▶ ABOUT THIS TASK
Among the lines of the data, copy those that hold "turned".

▶ THE DATA
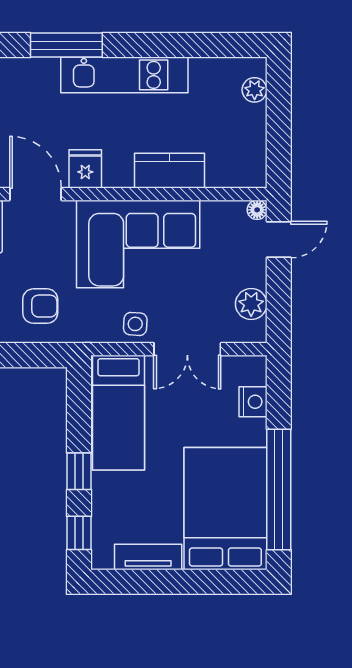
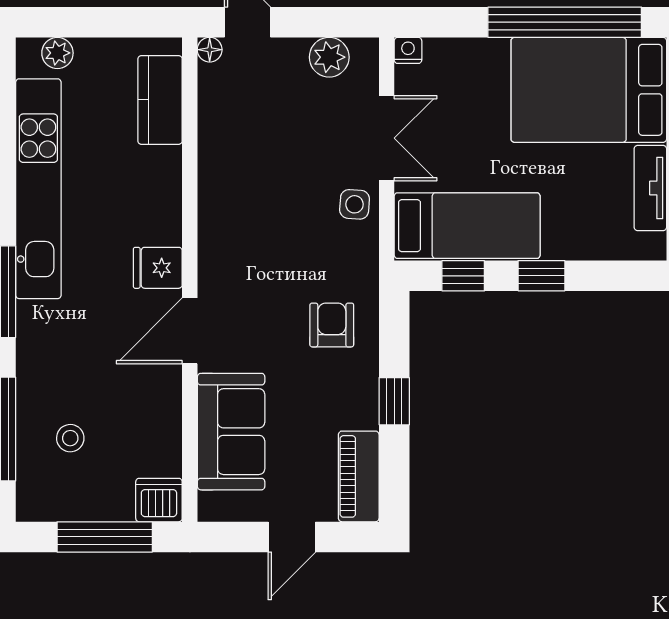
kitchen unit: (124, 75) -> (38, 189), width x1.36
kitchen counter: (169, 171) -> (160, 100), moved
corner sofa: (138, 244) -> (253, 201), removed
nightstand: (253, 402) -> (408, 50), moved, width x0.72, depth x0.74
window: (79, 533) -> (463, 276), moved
--
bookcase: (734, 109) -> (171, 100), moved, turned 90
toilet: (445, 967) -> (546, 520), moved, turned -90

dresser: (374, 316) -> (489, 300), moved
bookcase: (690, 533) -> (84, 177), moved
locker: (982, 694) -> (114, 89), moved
...
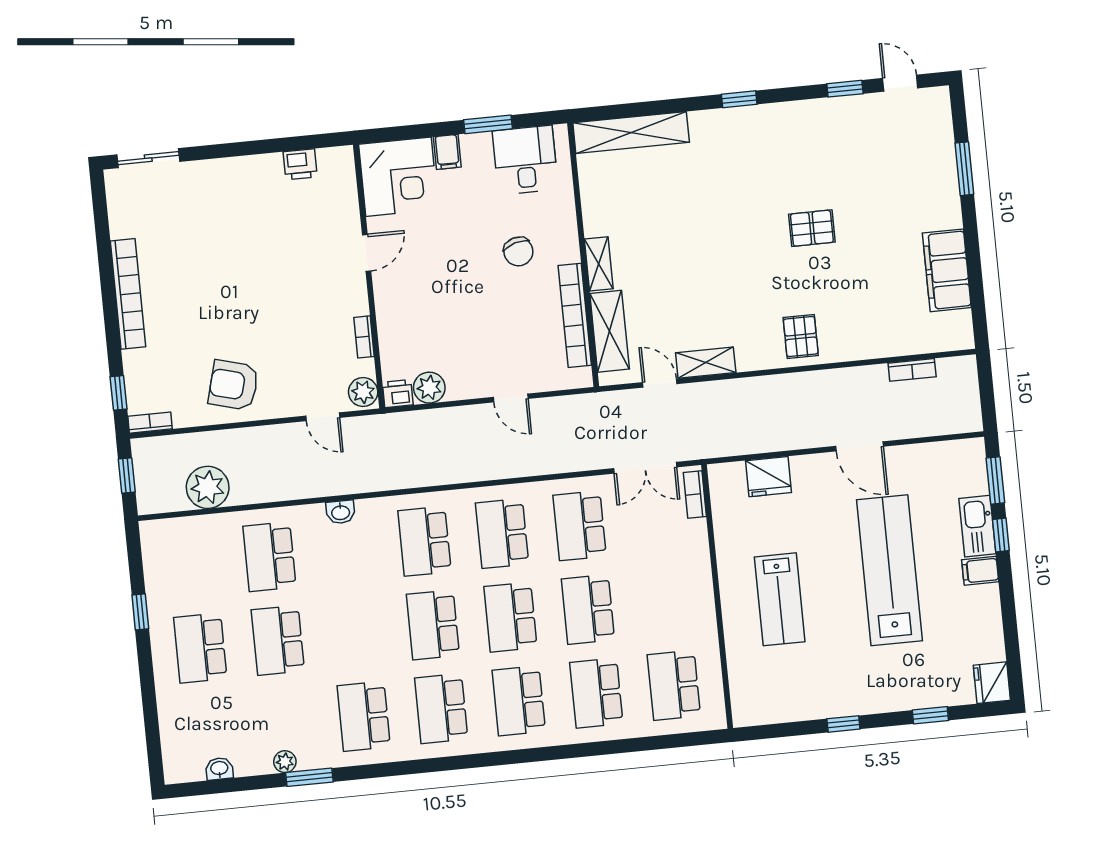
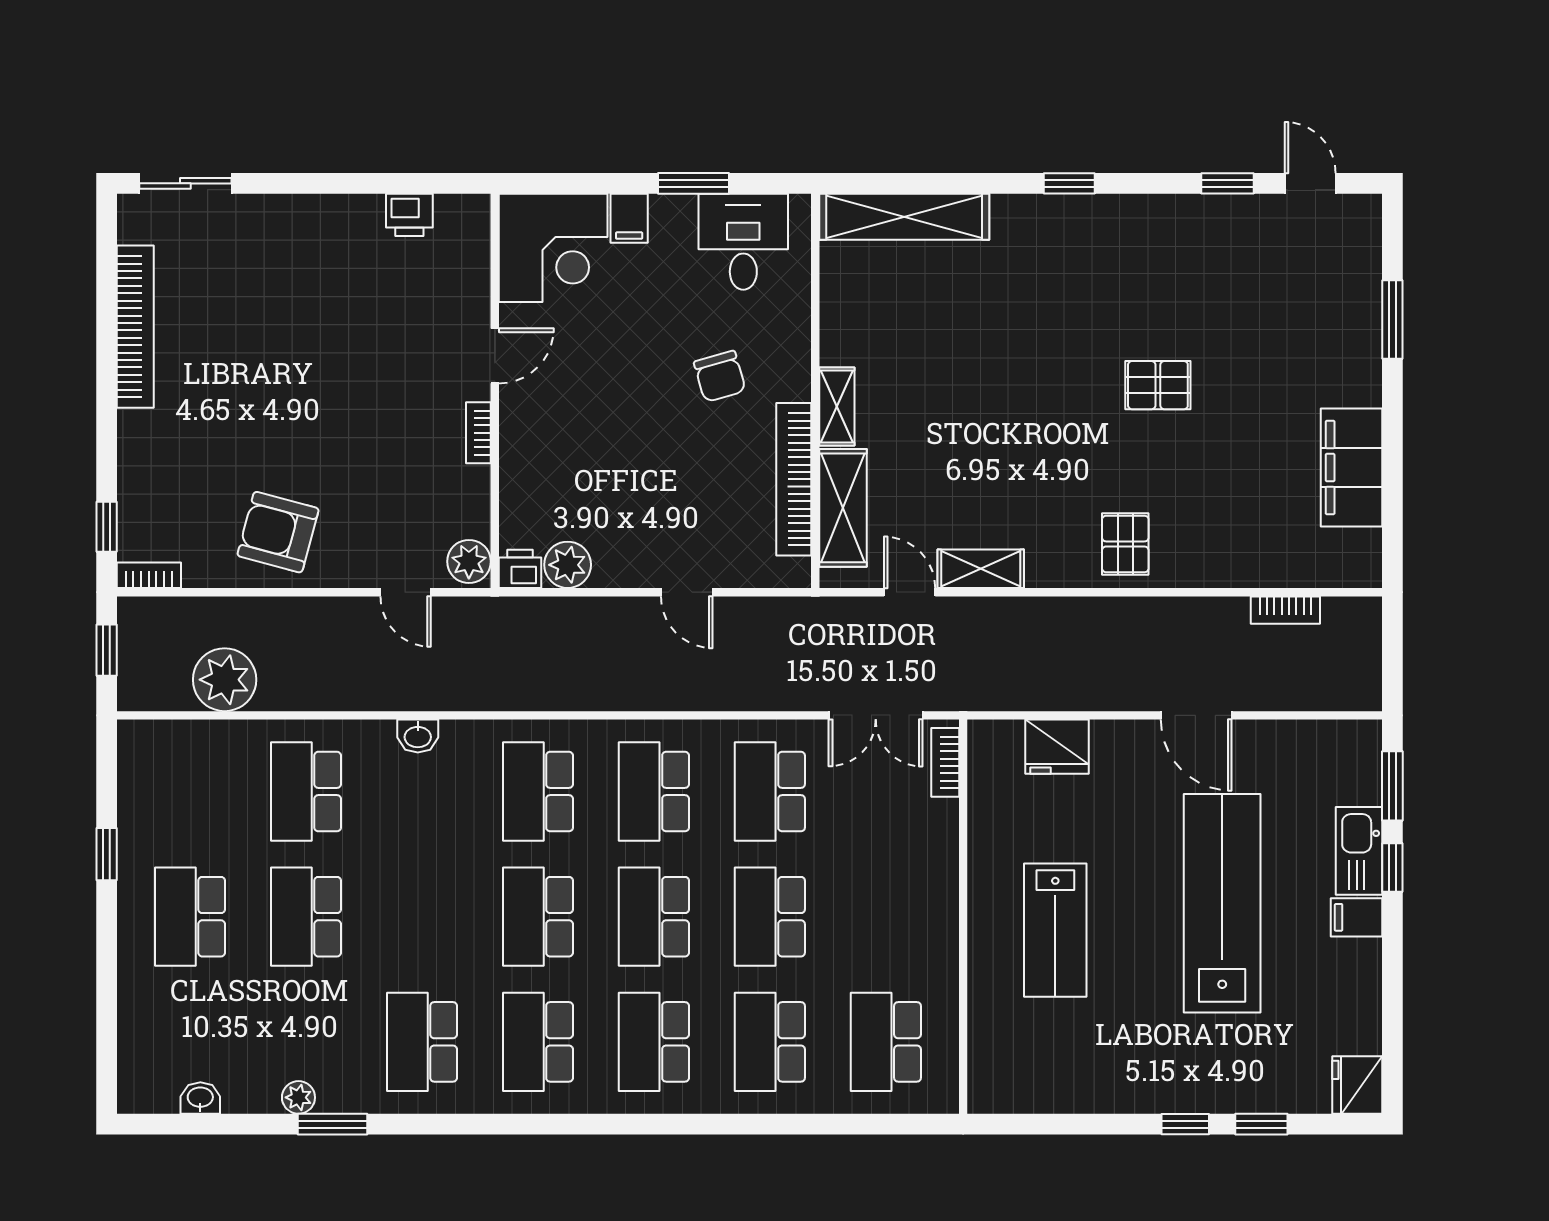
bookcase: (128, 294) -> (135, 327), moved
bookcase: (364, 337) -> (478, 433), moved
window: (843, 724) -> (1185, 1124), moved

▶ YOUR RESPONSE
bookcase: (734, 109) -> (171, 100), moved, turned 90
toilet: (445, 967) -> (546, 520), moved, turned -90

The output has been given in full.